Detected change data:
================

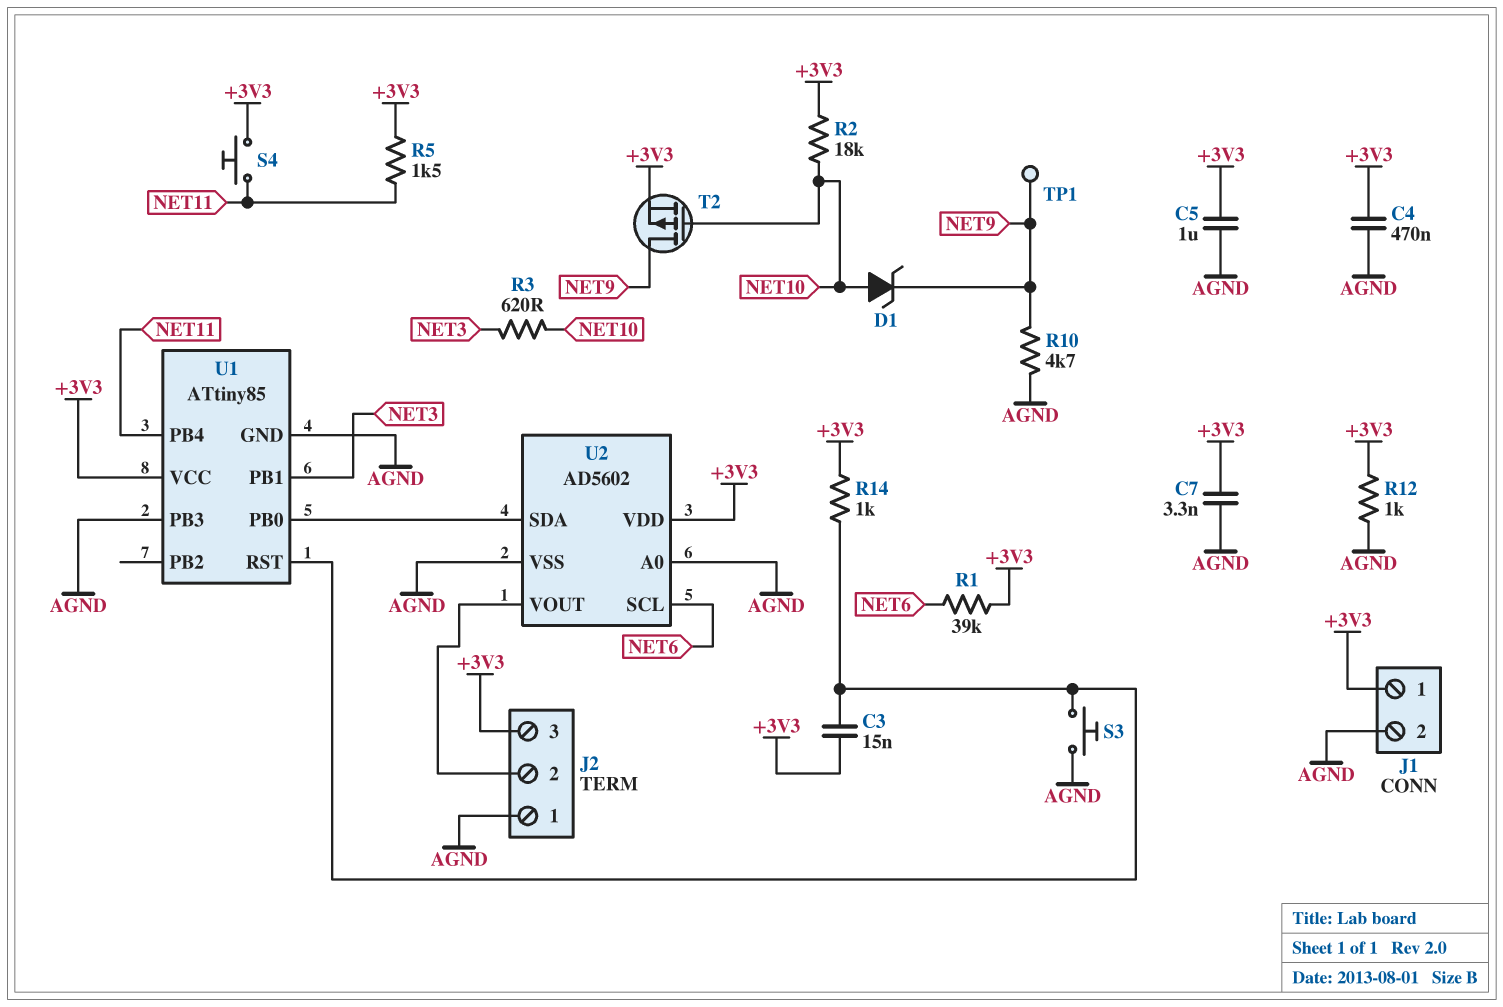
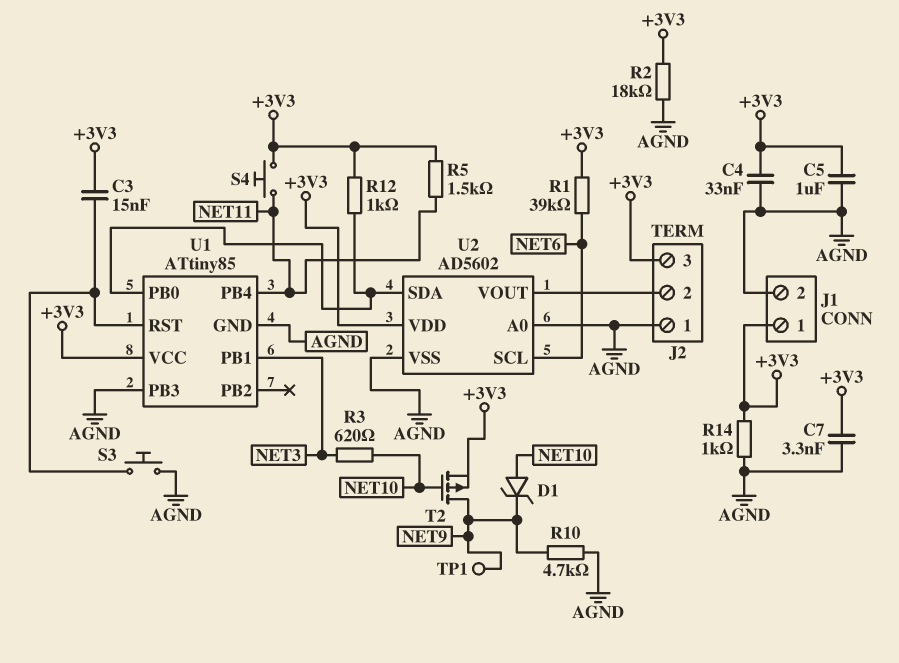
C4: 470nF (+3V3, AGND) -> 33nF (+3V3, AGND)
R2: 18k (+3V3, NET10) -> 18k (+3V3, AGND)
R12: 1k (+3V3, AGND) -> 1k (+3V3, U1/PB0)
R14: 1k (+3V3, U1/RST) -> 1k (+3V3, AGND)

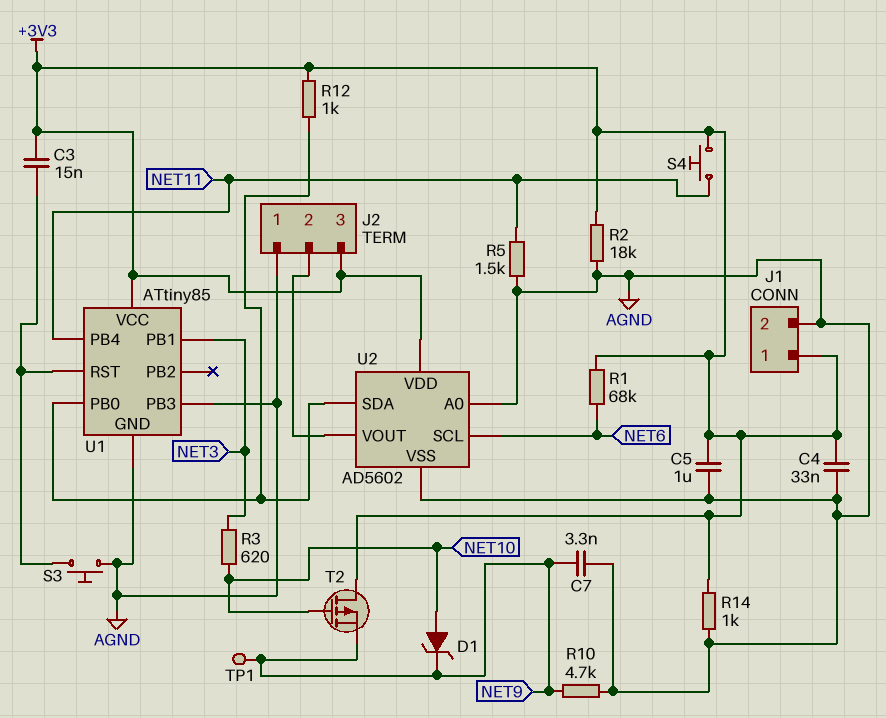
C7: 3.3nF (+3V3, AGND) -> 3.3nF (AGND, NET9)
R1: 39k (+3V3, NET6) -> 68k (+3V3, NET6)
R5: 1.5k (+3V3, NET11) -> 1.5k (AGND, NET11)
T2: PMOS (G NET10, D NET9, S +3V3) -> PMOS (G NET10, D +3V3, S NET9)

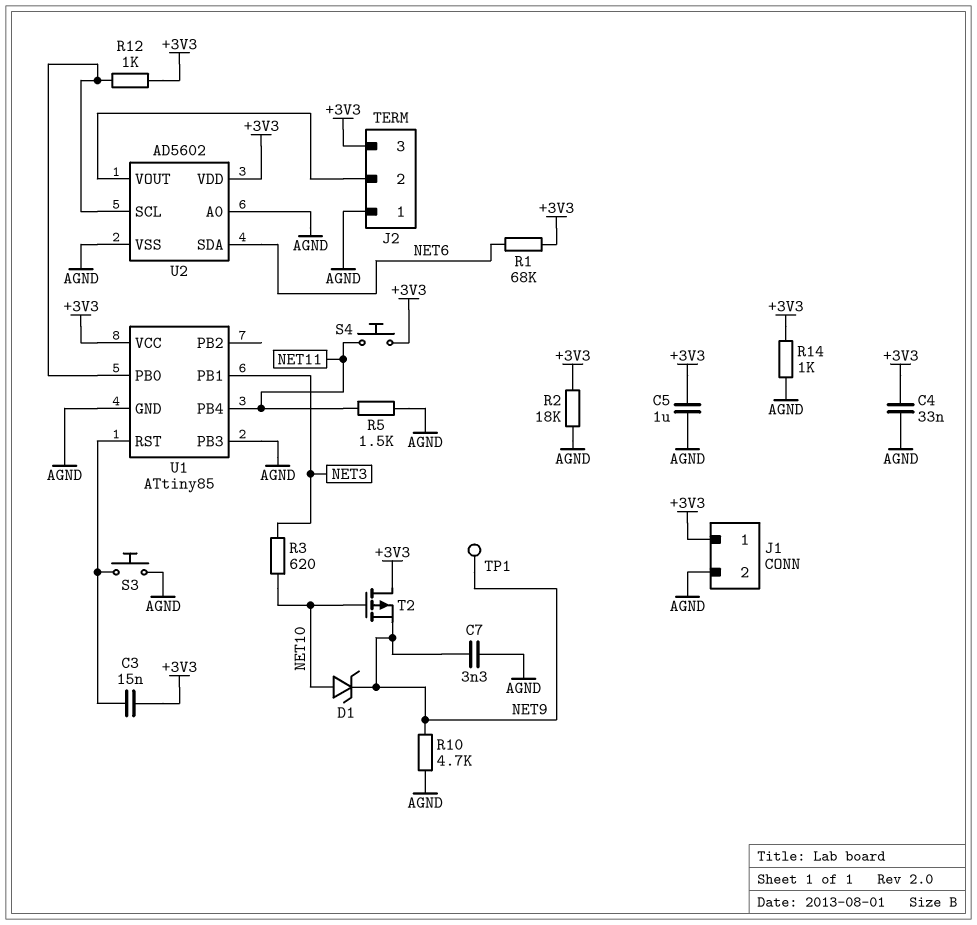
U2 pin SCL: NET6 -> U1/PB0
U2 pin SDA: U1/PB0 -> NET6

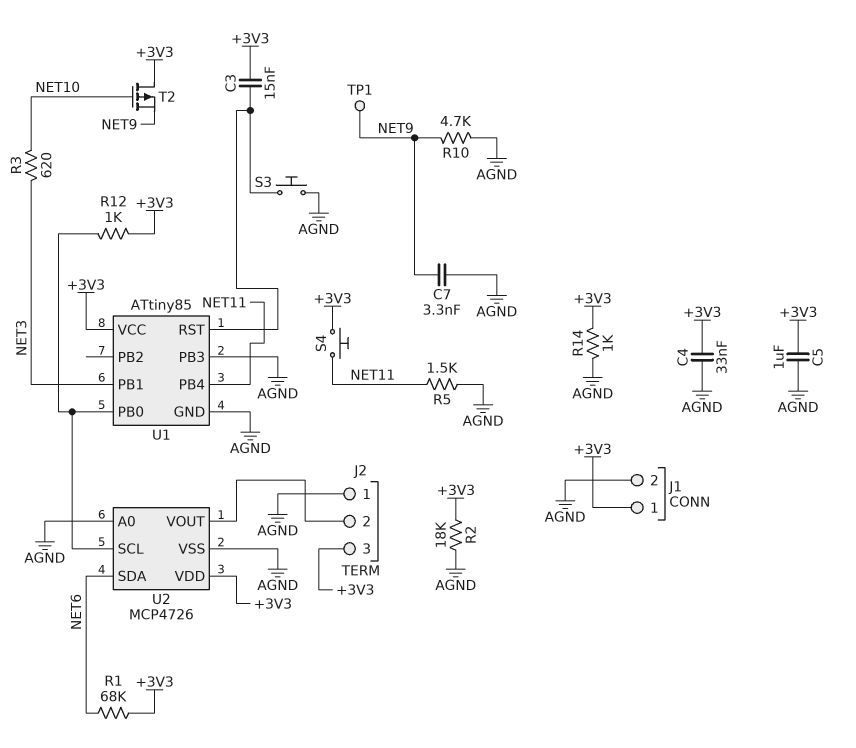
D1: zener (A NET10, K NET9) -> none
U2: AD5602 -> MCP4726

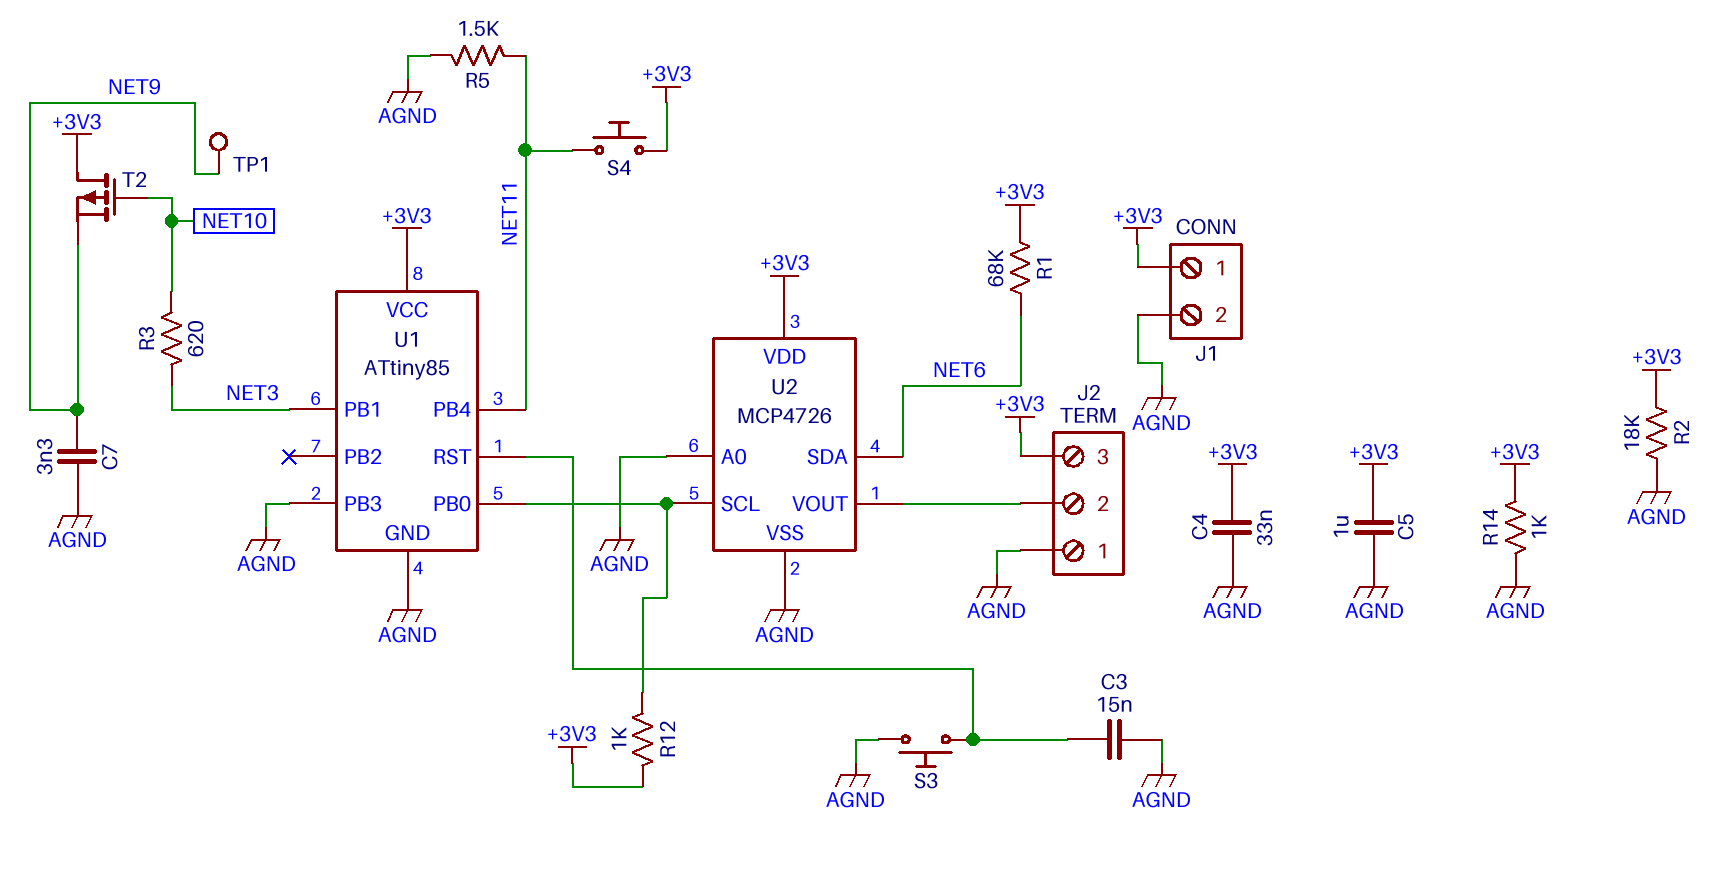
C3: 15nF (+3V3, U1/RST) -> 15nF (AGND, U1/RST)
R10: 4.7k (AGND, NET9) -> none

================

Aim of the task:
Each line of the data that holds "AGND" should be copied.

Exercise output:
C4: 470nF (+3V3, AGND) -> 33nF (+3V3, AGND)
R2: 18k (+3V3, NET10) -> 18k (+3V3, AGND)
R12: 1k (+3V3, AGND) -> 1k (+3V3, U1/PB0)
R14: 1k (+3V3, U1/RST) -> 1k (+3V3, AGND)
C7: 3.3nF (+3V3, AGND) -> 3.3nF (AGND, NET9)
R5: 1.5k (+3V3, NET11) -> 1.5k (AGND, NET11)
C3: 15nF (+3V3, U1/RST) -> 15nF (AGND, U1/RST)
R10: 4.7k (AGND, NET9) -> none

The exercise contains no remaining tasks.